§ Exercise:
Every line of the entries below that carries the string "objects" should be copied.

§ Data supplied:
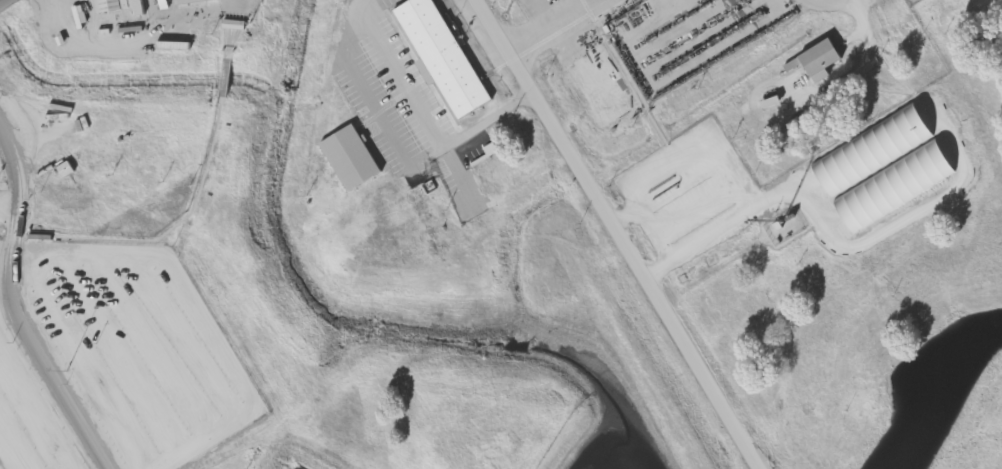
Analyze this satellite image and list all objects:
road: (0, 0)
building: (123, 6)
building: (186, 6)
building: (439, 56)
building: (825, 62)
building: (877, 150)
building: (354, 159)
building: (485, 177)
building: (899, 186)
power plant: (459, 220)
road: (619, 234)
building: (422, 241)
road: (13, 306)

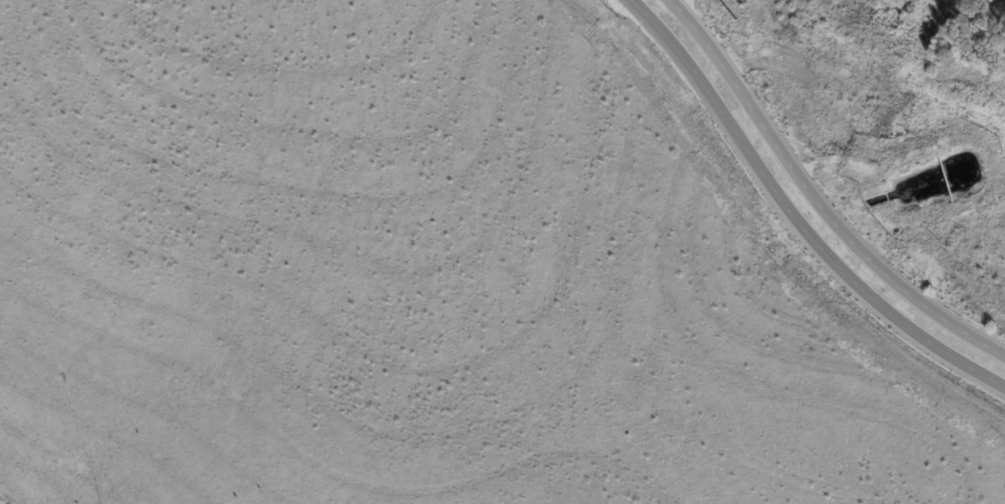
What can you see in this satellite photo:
road: (815, 200)
road: (791, 221)

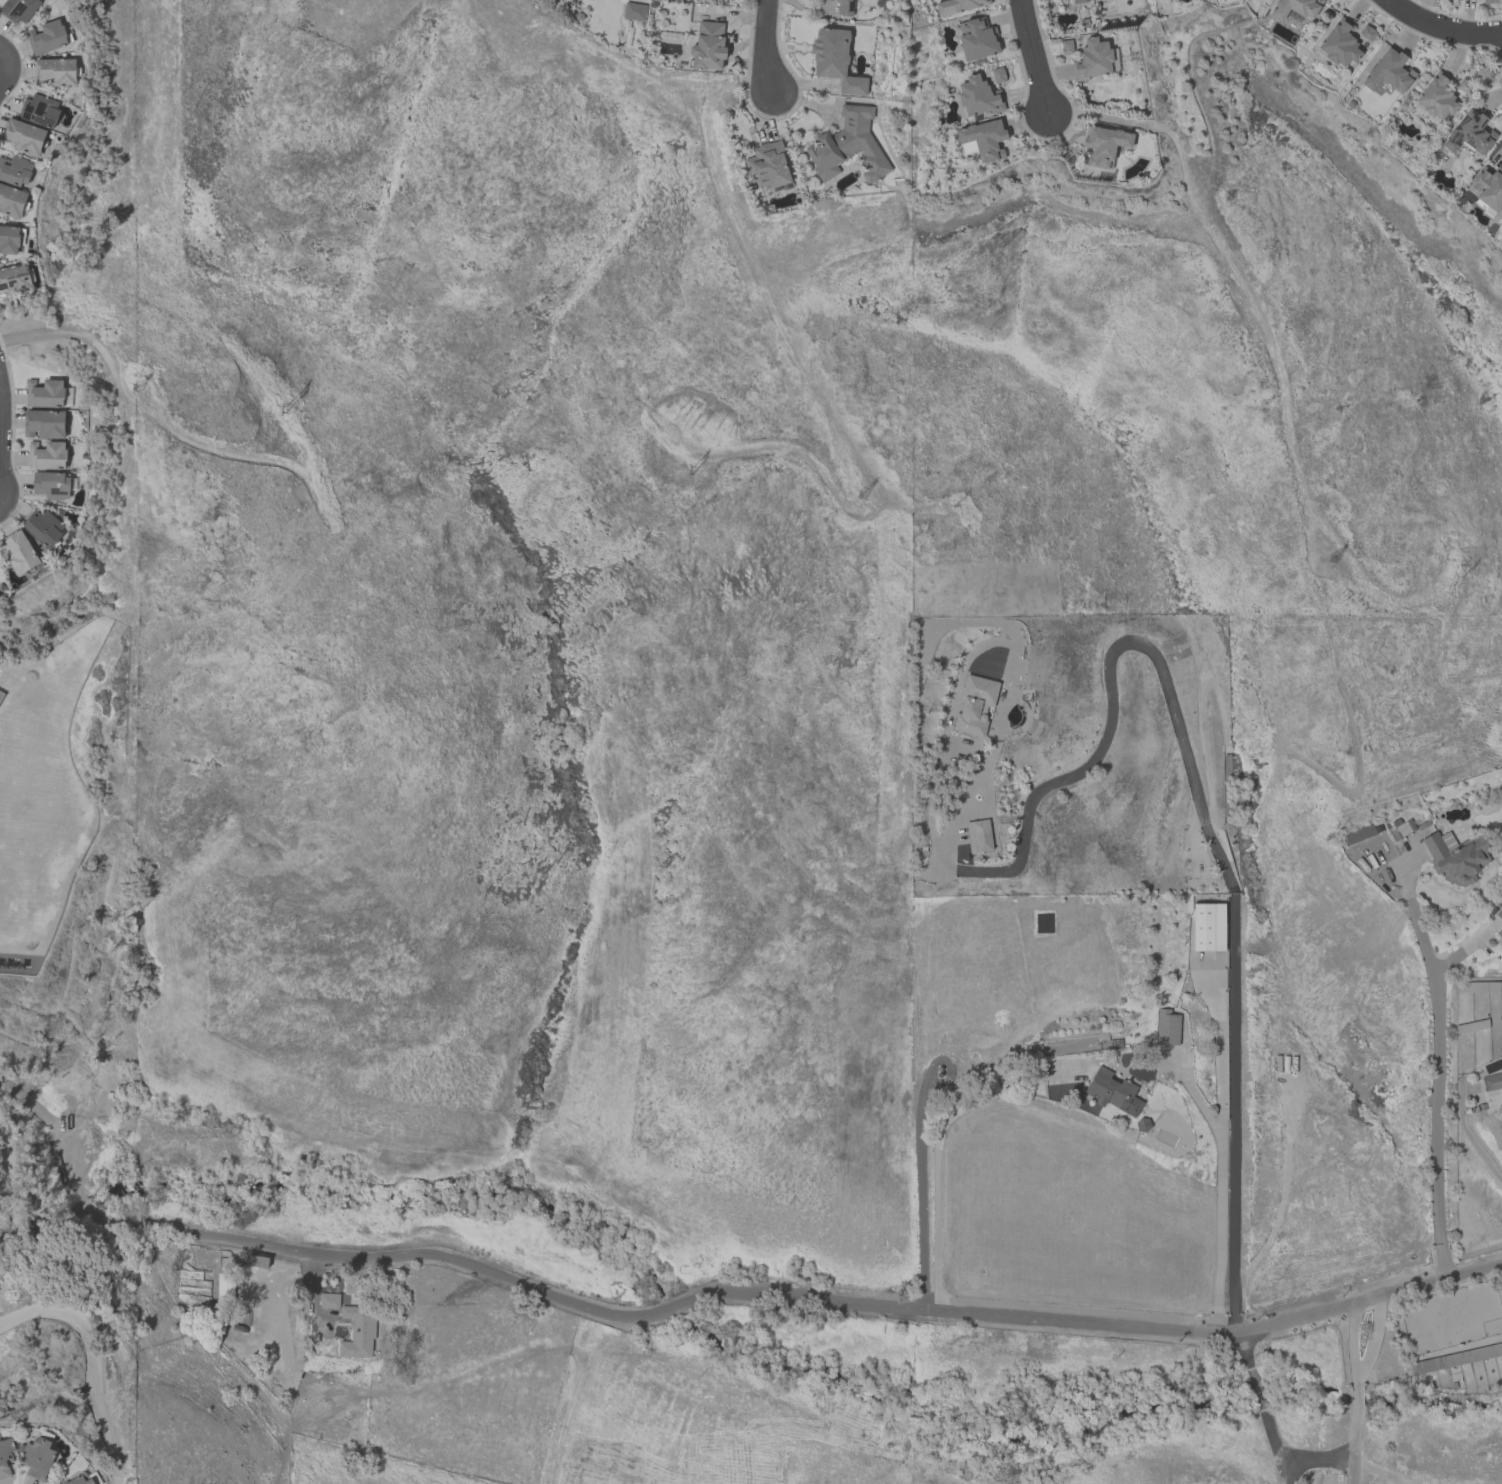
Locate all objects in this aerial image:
building: (1078, 1)
building: (1489, 1)
rooftop solar panel: (852, 6)
building: (958, 6)
building: (845, 7)
building: (1296, 8)
building: (20, 10)
building: (634, 11)
road: (1441, 27)
building: (1367, 33)
building: (47, 37)
building: (977, 39)
road: (771, 43)
building: (1340, 43)
building: (708, 46)
building: (1066, 47)
road: (1034, 56)
road: (3, 60)
building: (836, 60)
building: (1093, 60)
building: (55, 72)
building: (1389, 72)
road: (3, 74)
building: (998, 75)
building: (1383, 89)
building: (978, 97)
building: (1437, 97)
rooftop solar panel: (30, 107)
rooftop solar panel: (42, 107)
building: (39, 111)
rooftop solar panel: (27, 115)
rooftop solar panel: (1476, 116)
rooftop solar panel: (38, 117)
rooftop solar panel: (49, 120)
rooftop solar panel: (1478, 132)
building: (1469, 134)
building: (25, 137)
rooftop solar panel: (1488, 138)
building: (983, 140)
rooftop solar panel: (1470, 142)
building: (1105, 145)
building: (849, 147)
building: (768, 166)
building: (15, 171)
building: (1487, 188)
building: (12, 201)
building: (9, 240)
rooftop solar panel: (28, 278)
building: (15, 279)
rooftop solar panel: (16, 281)
rooftop solar panel: (24, 285)
rooftop solar panel: (1, 286)
rooftop solar panel: (30, 290)
power tower: (141, 387)
building: (44, 394)
building: (67, 397)
building: (44, 424)
road: (1, 447)
building: (47, 455)
building: (52, 485)
power tower: (869, 493)
building: (44, 528)
building: (18, 552)
power tower: (1331, 563)
building: (975, 705)
road: (1184, 751)
building: (1359, 834)
building: (978, 836)
building: (1456, 857)
building: (1499, 913)
rooftop solar panel: (1046, 925)
building: (1209, 927)
building: (1499, 936)
building: (1167, 1028)
rooftop solar panel: (1497, 1066)
road: (1438, 1067)
building: (1492, 1082)
road: (928, 1086)
building: (1113, 1092)
road: (60, 1150)
road: (13, 1201)
road: (806, 1298)
building: (329, 1301)
building: (358, 1332)
road: (1376, 1339)
road: (1353, 1340)
road: (1246, 1352)
road: (93, 1362)
building: (1425, 1366)
road: (1260, 1392)
road: (1356, 1431)
road: (1279, 1441)
building: (5, 1458)
building: (38, 1458)
road: (1315, 1461)
building: (80, 1480)

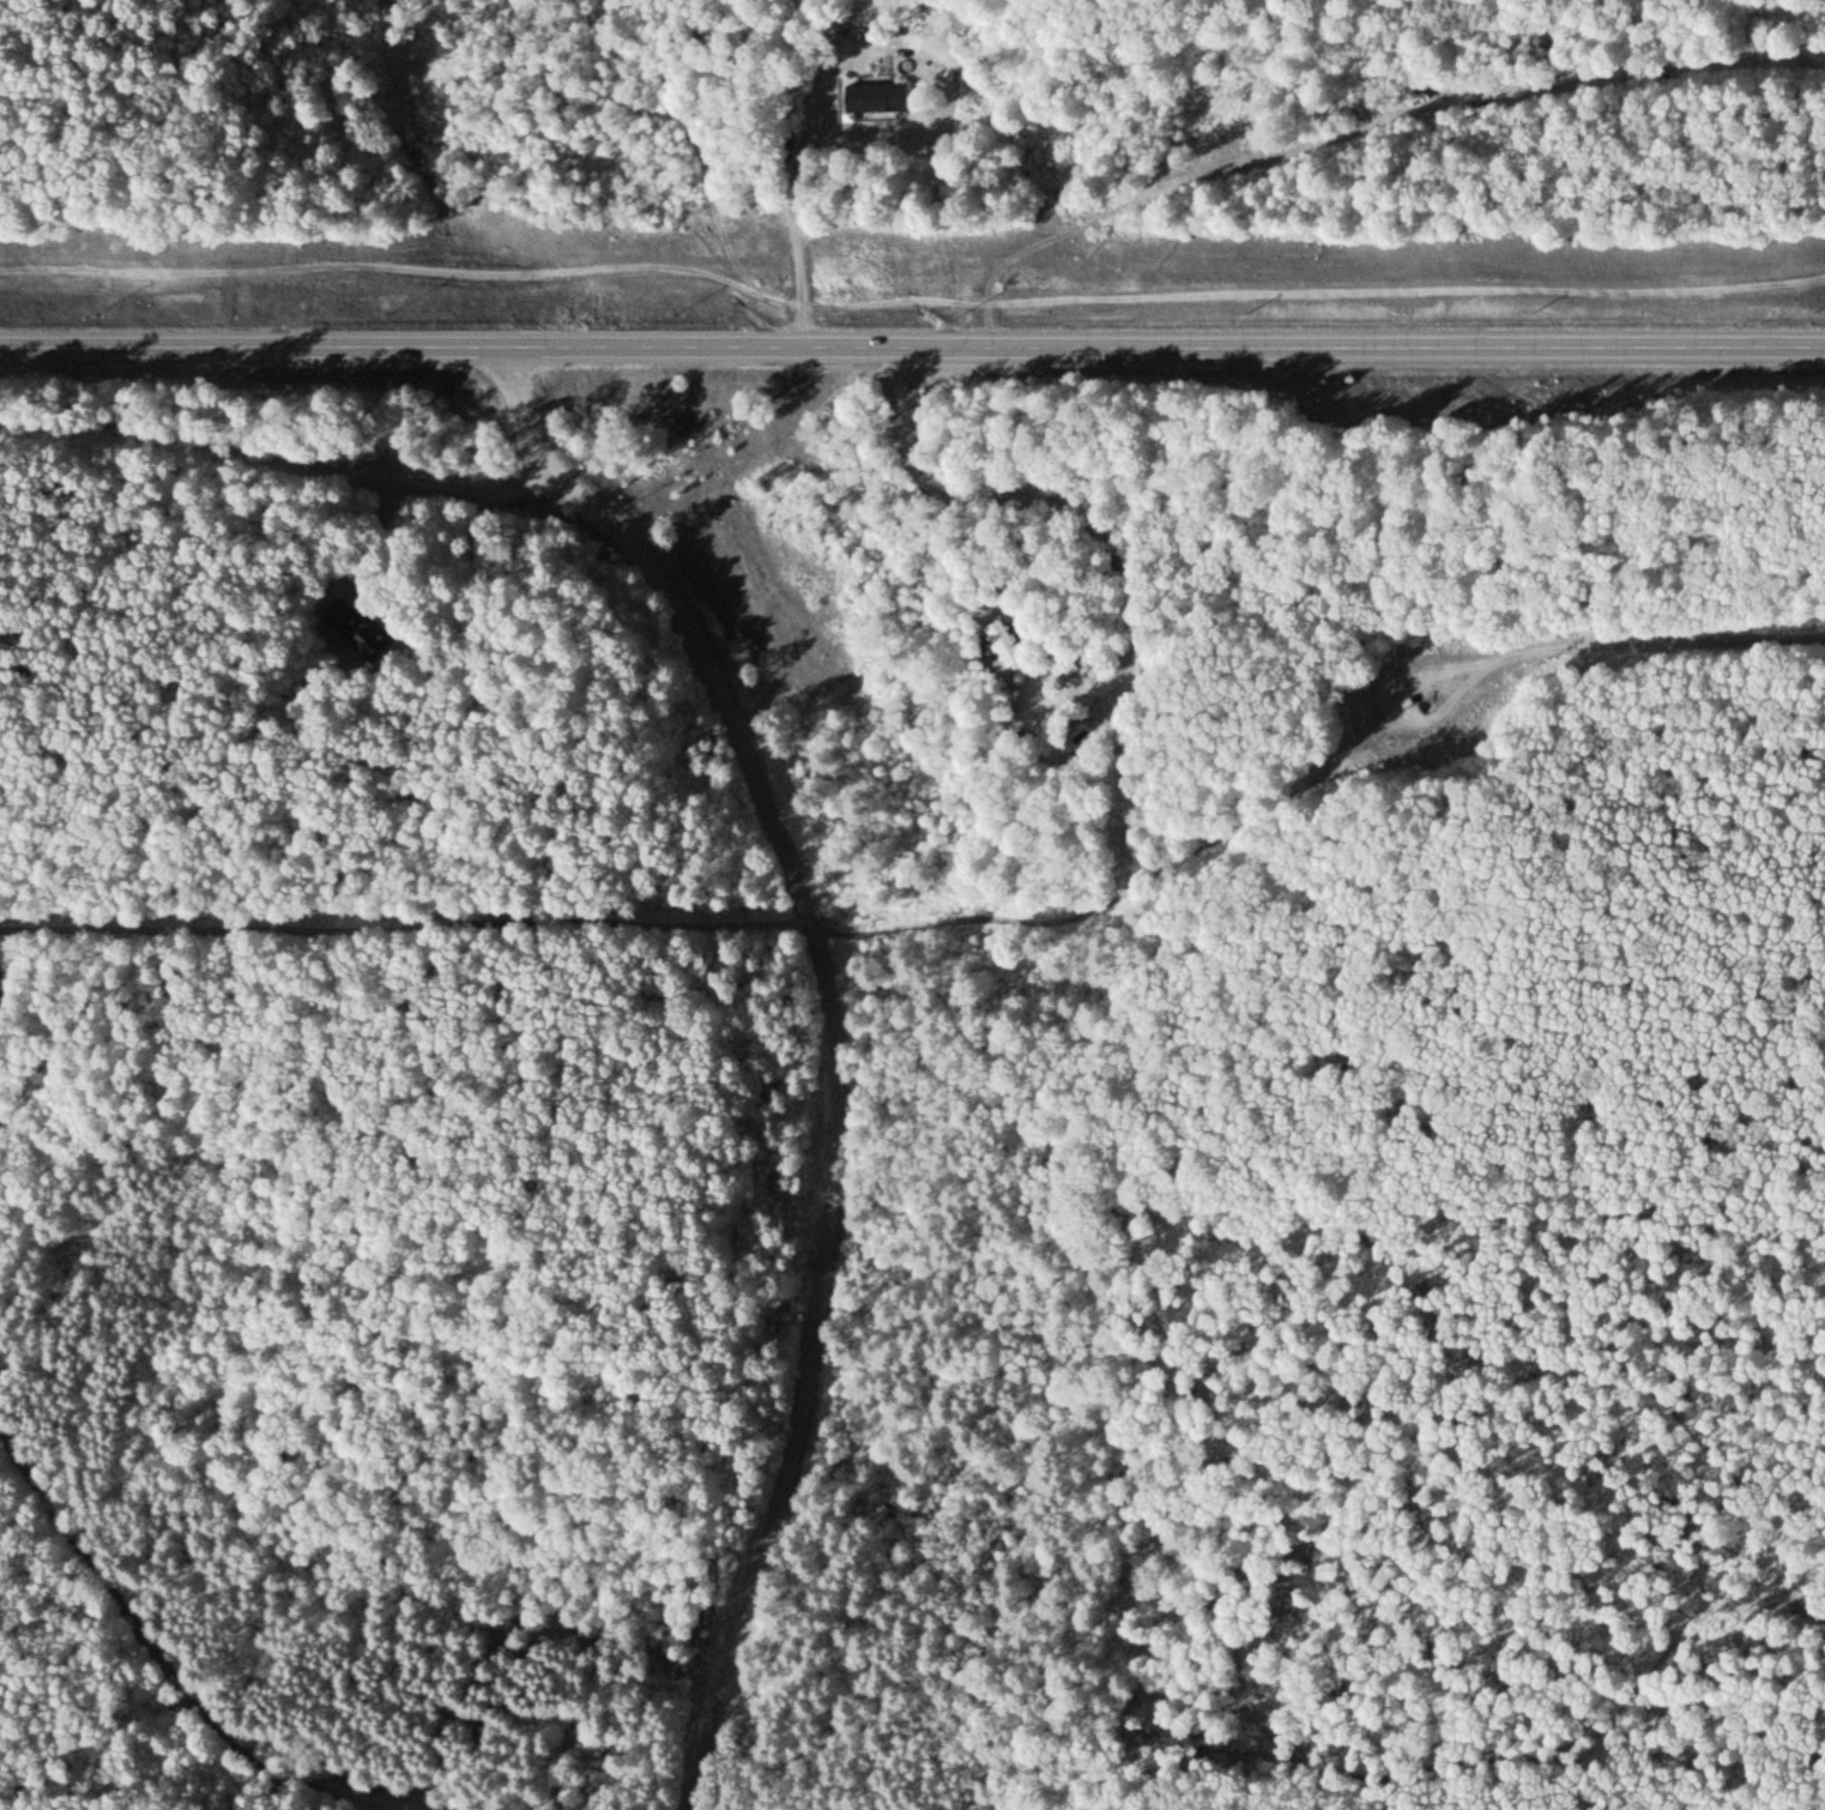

§ Answer section:
Analyze this satellite image and list all objects:
Locate all objects in this aerial image:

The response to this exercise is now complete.